[Colored object listings]

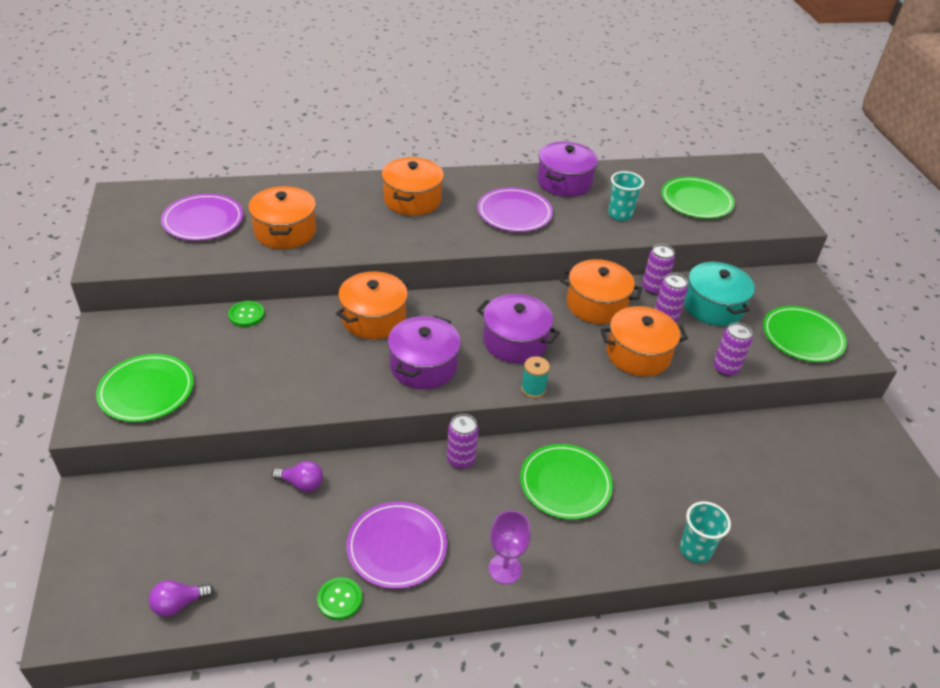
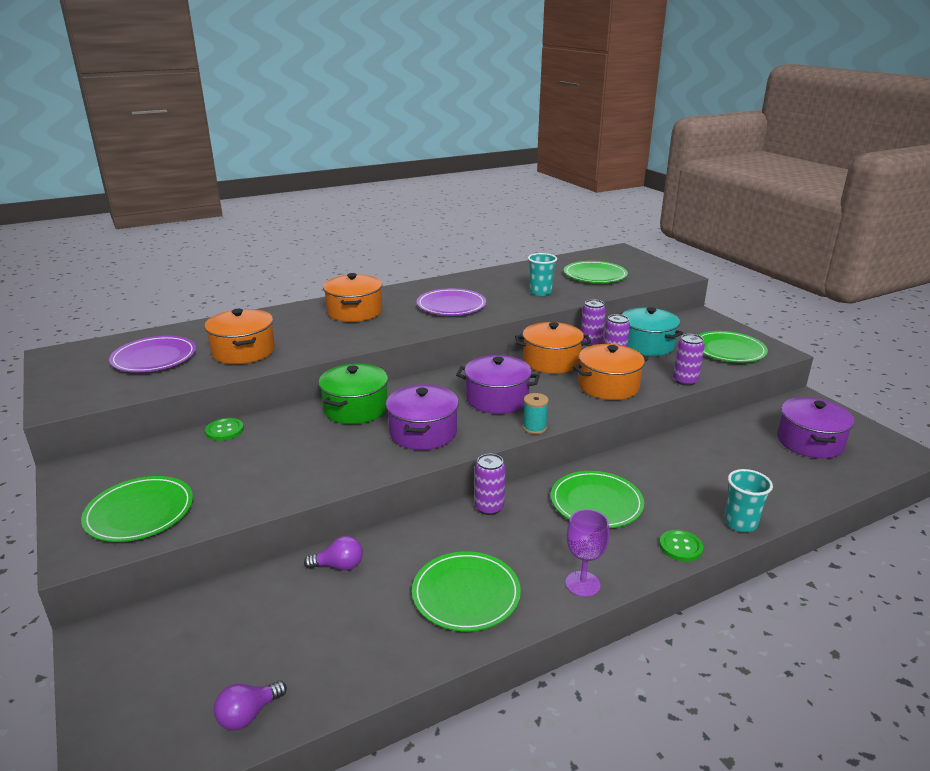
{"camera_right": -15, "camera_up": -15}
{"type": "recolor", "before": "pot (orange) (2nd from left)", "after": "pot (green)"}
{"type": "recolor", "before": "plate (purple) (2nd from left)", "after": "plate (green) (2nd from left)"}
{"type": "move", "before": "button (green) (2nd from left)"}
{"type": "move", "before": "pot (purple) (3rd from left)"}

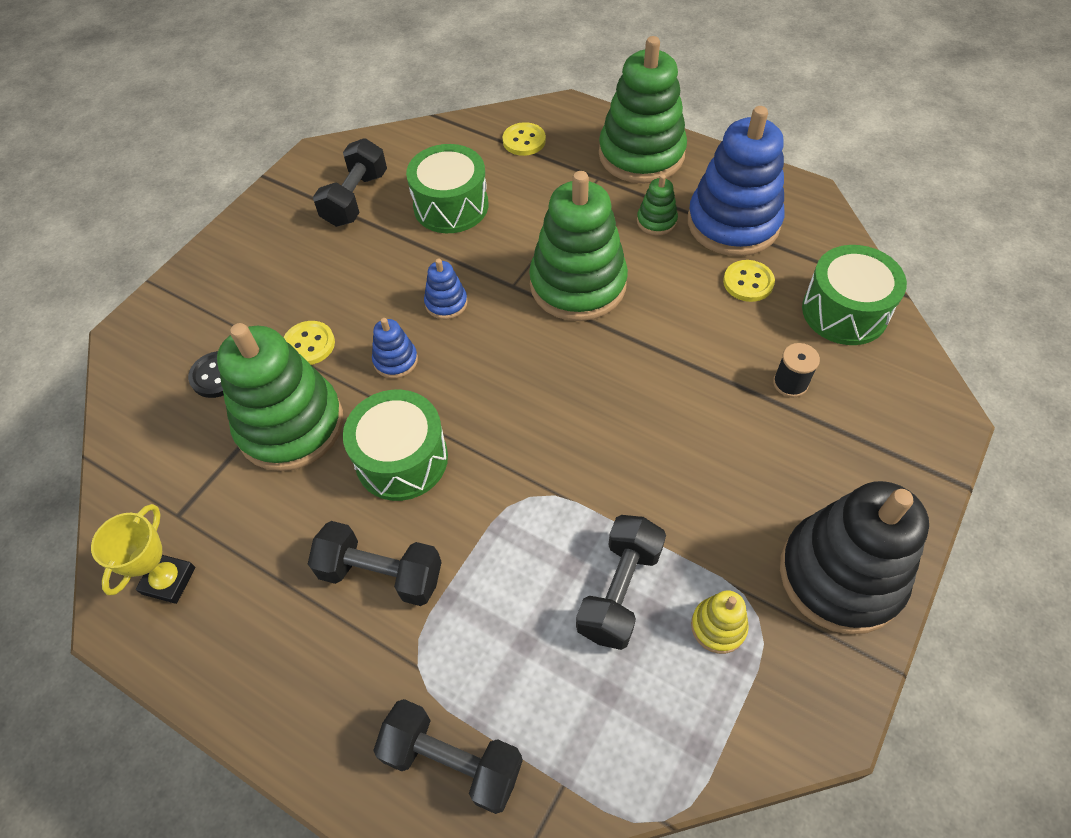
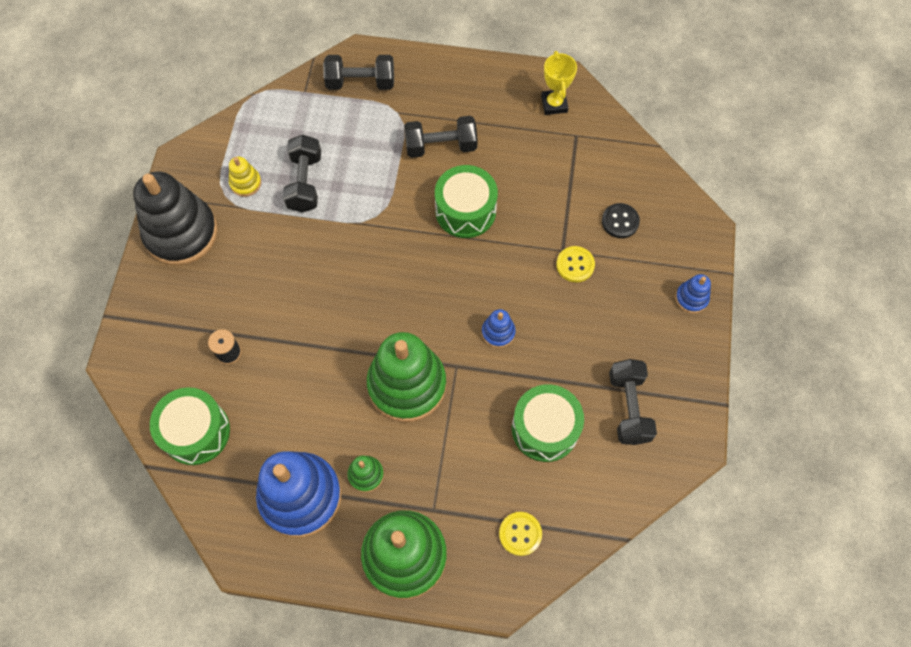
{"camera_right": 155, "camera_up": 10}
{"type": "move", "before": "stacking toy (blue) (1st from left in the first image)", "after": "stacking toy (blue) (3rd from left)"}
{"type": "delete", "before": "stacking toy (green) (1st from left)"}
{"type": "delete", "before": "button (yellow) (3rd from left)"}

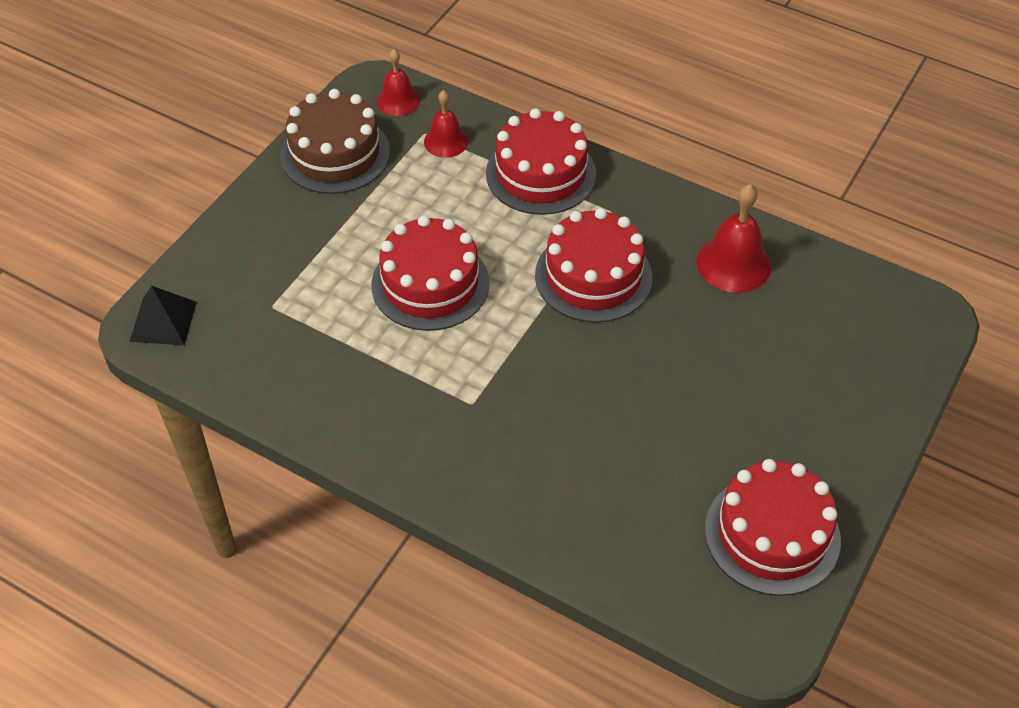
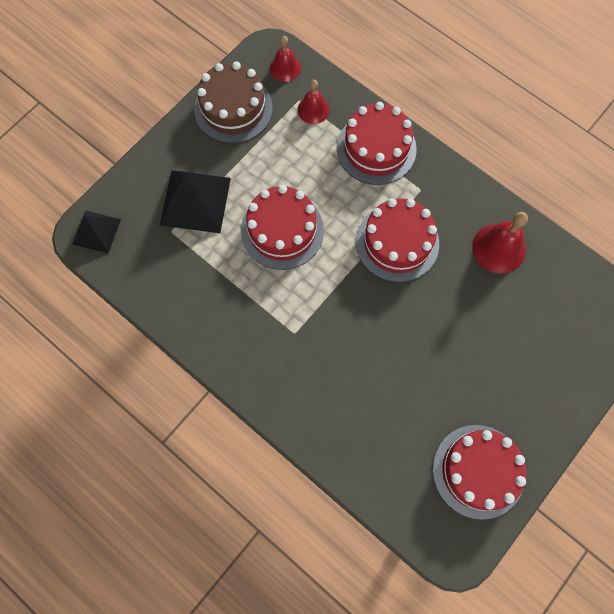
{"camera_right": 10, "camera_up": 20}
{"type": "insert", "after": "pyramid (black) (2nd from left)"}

● **EXERCISE AIM**
Reproduce exactly the lines above from the one with "(orange) (2nd from" through the last line of the data, keeping both ends and dropping the pictures.

● **SOLUTION TO THIS PROBLEM**
{"type": "recolor", "before": "pot (orange) (2nd from left)", "after": "pot (green)"}
{"type": "recolor", "before": "plate (purple) (2nd from left)", "after": "plate (green) (2nd from left)"}
{"type": "move", "before": "button (green) (2nd from left)"}
{"type": "move", "before": "pot (purple) (3rd from left)"}

{"camera_right": 155, "camera_up": 10}
{"type": "move", "before": "stacking toy (blue) (1st from left in the first image)", "after": "stacking toy (blue) (3rd from left)"}
{"type": "delete", "before": "stacking toy (green) (1st from left)"}
{"type": "delete", "before": "button (yellow) (3rd from left)"}

{"camera_right": 10, "camera_up": 20}
{"type": "insert", "after": "pyramid (black) (2nd from left)"}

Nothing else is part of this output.